* _What the exercise asks_:
Please output the lines of the items below as a JSON list of strings, one string per line, starting at the line that contains "30 m inside the frame." and running through the end of the items. Leave out blank lines and the pictures.

* _Collection entries_:

-- Start --

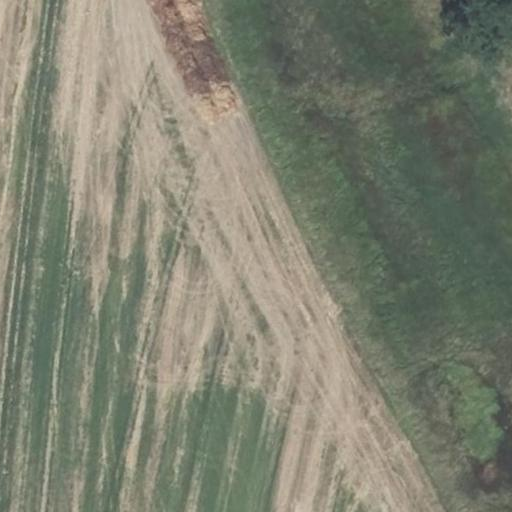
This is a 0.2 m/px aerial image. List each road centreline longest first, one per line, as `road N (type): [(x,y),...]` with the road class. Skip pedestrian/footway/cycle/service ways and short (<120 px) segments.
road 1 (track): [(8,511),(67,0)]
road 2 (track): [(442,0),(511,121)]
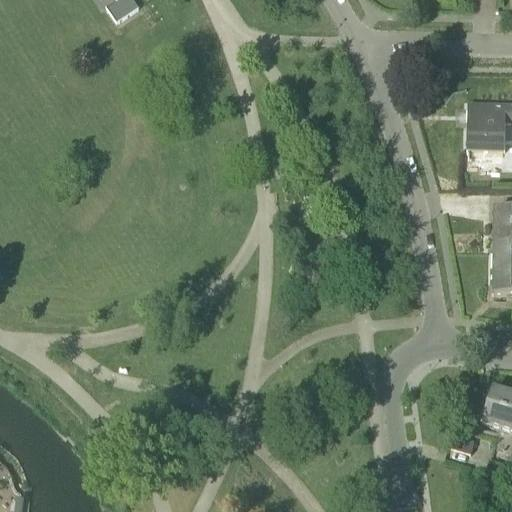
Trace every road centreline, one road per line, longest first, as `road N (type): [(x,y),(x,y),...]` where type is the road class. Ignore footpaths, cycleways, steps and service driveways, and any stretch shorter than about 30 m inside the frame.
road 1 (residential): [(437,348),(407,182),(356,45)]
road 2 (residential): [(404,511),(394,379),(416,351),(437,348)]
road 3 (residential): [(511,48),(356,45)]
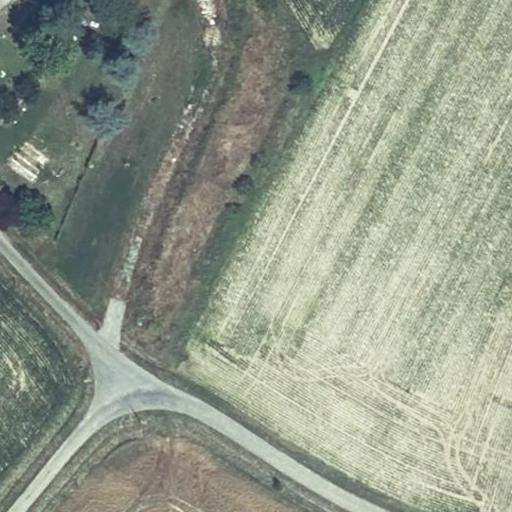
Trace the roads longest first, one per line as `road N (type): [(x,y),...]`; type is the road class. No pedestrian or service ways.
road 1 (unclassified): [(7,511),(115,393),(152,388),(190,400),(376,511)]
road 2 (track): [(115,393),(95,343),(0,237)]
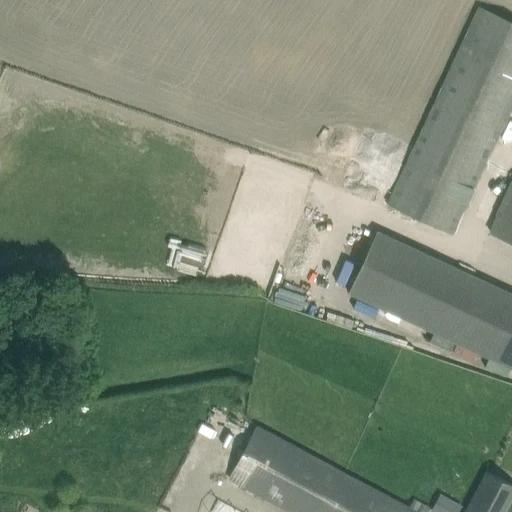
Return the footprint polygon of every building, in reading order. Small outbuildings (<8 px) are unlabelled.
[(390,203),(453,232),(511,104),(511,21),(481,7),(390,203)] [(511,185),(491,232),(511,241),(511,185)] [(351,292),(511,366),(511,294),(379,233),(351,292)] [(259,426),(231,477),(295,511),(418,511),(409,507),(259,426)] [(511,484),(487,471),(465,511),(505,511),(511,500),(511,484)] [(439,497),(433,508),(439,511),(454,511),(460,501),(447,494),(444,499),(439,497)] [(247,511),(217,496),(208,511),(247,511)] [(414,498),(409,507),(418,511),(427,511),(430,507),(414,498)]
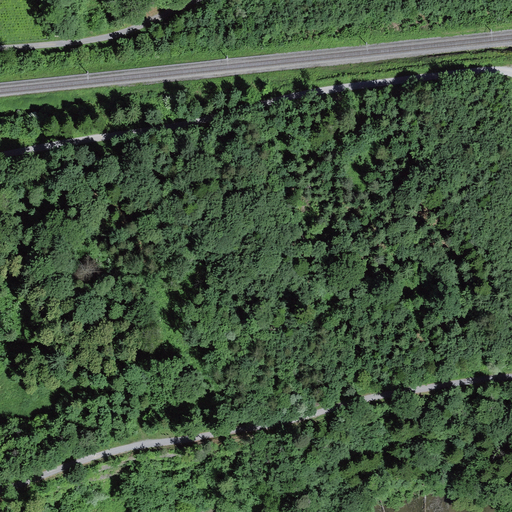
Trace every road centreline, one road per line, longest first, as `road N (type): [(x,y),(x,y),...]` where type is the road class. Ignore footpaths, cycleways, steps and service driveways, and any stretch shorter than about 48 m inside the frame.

-- End --

* _Full output_:
[
  "Trace every road centreline, one road per line, longest first, as `road N (type): [(x,y),(x,y),...]` where type is the road class. Ignore footpaths, cycleways, steps and service driveways, and any stretch shorter than about 30 m inside the frame.",
  "road 1 (residential): [(437,348),(407,182),(356,45)]",
  "road 2 (residential): [(404,511),(394,379),(416,351),(437,348)]",
  "road 3 (residential): [(511,48),(356,45)]",
  "Trace the roads longest first, one per line as `road N (type): [(x,y),...]`; type is the road class. No pedestrian or service ways.",
  "road 1 (unclassified): [(7,511),(115,393),(152,388),(190,400),(376,511)]",
  "road 2 (track): [(115,393),(95,343),(0,237)]",
  "Return the footprint polygon of every building, in reading order. Small outbuildings (<8 px) are unlabelled.",
  "[(390,203),(453,232),(511,104),(511,21),(481,7),(390,203)] [(511,185),(491,232),(511,241),(511,185)] [(351,292),(511,366),(511,294),(379,233),(351,292)] [(259,426),(231,477),(295,511),(418,511),(409,507),(259,426)] [(511,484),(487,471),(465,511),(505,511),(511,500),(511,484)] [(439,497),(433,508),(439,511),(454,511),(460,501),(447,494),(444,499),(439,497)] [(247,511),(217,496),(208,511),(247,511)] [(414,498),(409,507),(418,511),(427,511),(430,507),(414,498)]",
  "Trace every road centreline, one road per line, longest first, as `road N (type): [(x,y),(x,y),...]` where type is the road class. Ignore footpaths, cycleways, steps and service driveways, and any stretch shorter than about 48 m inside the frame."
]